* Work order:
Everything from the line with "pink cross at (461, 1078): moved" down to the last line of the material below must be written out exactly. Leave out all other lines.

━━━━━━

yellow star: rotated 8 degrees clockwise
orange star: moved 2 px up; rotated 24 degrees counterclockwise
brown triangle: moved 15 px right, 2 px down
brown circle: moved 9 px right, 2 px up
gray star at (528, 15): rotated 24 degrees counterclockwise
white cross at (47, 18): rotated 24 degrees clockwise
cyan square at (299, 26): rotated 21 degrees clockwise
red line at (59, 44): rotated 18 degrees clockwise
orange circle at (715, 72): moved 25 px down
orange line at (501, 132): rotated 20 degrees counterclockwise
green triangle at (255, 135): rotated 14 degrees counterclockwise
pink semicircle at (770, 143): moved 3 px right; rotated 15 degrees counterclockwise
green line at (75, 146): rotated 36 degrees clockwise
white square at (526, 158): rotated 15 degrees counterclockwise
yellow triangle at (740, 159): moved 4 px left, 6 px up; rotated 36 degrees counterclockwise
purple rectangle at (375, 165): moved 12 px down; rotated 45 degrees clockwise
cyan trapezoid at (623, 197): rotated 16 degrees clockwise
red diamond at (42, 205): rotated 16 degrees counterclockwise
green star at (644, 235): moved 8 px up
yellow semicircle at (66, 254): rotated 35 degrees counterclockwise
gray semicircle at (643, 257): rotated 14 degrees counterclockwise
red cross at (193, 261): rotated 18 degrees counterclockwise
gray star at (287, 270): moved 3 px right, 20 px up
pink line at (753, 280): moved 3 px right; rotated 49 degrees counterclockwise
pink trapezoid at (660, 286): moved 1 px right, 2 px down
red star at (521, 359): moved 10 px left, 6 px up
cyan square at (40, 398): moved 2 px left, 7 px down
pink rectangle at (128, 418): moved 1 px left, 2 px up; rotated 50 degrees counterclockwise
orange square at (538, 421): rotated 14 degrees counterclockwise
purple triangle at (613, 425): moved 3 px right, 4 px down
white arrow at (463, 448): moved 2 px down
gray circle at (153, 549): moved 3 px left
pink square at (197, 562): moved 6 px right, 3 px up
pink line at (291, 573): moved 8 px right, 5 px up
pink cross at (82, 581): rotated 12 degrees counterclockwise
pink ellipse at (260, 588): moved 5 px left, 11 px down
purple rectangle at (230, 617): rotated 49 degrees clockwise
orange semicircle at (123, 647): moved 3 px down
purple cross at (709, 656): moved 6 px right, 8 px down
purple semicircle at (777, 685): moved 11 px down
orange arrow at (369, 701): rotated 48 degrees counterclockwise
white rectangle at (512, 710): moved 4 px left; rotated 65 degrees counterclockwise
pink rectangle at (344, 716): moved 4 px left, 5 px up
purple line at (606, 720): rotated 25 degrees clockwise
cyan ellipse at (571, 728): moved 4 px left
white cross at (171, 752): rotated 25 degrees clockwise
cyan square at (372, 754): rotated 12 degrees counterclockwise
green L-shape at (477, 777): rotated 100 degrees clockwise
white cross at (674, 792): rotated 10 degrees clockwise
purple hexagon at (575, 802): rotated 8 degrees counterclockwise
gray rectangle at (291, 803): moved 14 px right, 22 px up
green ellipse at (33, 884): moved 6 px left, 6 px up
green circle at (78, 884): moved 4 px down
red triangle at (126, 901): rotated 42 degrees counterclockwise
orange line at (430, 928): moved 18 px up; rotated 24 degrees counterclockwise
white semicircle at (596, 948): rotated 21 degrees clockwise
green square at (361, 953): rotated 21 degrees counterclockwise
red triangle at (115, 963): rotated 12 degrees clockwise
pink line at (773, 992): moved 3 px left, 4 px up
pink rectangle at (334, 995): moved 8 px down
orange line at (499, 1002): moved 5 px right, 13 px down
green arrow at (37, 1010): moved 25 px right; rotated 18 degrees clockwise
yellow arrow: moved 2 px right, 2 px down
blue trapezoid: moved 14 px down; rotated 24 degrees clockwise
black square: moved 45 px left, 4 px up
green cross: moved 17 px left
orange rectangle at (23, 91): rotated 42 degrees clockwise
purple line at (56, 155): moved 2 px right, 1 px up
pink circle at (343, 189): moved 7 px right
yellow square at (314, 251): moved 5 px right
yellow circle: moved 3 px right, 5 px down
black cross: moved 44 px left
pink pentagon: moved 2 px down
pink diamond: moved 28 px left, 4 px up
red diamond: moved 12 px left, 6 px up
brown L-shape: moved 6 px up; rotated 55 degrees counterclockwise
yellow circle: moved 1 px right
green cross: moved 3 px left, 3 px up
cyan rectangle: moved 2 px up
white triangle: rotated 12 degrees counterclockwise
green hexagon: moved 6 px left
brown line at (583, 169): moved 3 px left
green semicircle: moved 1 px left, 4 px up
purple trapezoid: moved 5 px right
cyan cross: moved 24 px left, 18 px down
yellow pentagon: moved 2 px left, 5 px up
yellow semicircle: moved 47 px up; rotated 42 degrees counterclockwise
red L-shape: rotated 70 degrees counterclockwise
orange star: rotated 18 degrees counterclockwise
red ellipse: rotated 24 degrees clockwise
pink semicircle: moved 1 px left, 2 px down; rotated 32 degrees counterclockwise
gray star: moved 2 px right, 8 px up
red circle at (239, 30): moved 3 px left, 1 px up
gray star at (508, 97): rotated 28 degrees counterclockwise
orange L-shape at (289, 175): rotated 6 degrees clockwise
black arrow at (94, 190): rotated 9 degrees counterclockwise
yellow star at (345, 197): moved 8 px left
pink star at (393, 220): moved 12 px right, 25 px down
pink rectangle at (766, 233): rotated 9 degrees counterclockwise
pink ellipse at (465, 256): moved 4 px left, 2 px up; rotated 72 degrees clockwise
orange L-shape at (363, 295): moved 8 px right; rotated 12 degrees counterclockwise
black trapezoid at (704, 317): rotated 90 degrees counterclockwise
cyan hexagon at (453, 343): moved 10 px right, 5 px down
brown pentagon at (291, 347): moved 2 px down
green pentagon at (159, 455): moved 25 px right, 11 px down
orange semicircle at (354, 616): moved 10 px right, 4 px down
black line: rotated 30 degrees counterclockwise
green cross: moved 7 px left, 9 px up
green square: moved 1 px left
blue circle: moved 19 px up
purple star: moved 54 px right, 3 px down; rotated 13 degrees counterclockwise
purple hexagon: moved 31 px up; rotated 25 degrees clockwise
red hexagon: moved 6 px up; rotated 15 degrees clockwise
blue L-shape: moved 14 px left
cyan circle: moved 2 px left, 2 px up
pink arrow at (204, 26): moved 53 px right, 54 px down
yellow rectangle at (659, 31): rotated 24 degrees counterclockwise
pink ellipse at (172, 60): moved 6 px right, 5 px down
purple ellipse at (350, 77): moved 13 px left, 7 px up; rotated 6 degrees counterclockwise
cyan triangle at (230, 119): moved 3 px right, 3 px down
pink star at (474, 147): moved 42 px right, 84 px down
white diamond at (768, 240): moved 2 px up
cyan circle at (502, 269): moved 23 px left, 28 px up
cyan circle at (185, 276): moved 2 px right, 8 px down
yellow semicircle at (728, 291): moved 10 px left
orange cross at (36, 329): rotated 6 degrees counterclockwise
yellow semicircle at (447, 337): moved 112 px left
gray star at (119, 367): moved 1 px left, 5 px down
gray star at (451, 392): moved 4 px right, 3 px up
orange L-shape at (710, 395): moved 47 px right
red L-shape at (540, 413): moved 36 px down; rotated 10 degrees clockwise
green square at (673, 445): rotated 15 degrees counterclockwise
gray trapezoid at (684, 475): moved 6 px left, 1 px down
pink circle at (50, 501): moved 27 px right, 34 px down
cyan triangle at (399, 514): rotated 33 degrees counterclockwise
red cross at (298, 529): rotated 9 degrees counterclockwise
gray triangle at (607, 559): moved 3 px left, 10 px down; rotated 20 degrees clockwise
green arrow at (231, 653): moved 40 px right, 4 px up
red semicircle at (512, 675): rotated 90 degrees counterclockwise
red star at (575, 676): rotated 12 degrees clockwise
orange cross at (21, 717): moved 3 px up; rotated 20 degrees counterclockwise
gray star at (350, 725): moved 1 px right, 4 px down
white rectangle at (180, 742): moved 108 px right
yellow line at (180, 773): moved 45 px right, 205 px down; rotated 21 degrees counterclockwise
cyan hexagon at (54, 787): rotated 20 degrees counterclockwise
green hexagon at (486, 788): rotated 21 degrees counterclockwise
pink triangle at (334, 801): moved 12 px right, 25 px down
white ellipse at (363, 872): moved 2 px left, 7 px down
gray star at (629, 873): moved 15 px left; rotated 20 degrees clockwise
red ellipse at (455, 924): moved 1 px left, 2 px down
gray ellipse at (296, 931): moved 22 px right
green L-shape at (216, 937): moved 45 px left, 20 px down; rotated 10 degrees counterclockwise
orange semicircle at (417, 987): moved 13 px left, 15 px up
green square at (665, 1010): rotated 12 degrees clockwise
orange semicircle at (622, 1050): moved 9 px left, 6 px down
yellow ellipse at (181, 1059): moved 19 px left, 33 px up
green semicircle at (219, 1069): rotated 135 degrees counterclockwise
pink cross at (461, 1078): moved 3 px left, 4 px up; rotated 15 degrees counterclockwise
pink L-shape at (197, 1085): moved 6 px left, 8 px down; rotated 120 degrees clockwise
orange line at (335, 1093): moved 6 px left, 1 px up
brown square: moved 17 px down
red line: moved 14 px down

━━━━━━

* Written solution:
pink cross at (461, 1078): moved 3 px left, 4 px up; rotated 15 degrees counterclockwise
pink L-shape at (197, 1085): moved 6 px left, 8 px down; rotated 120 degrees clockwise
orange line at (335, 1093): moved 6 px left, 1 px up
brown square: moved 17 px down
red line: moved 14 px down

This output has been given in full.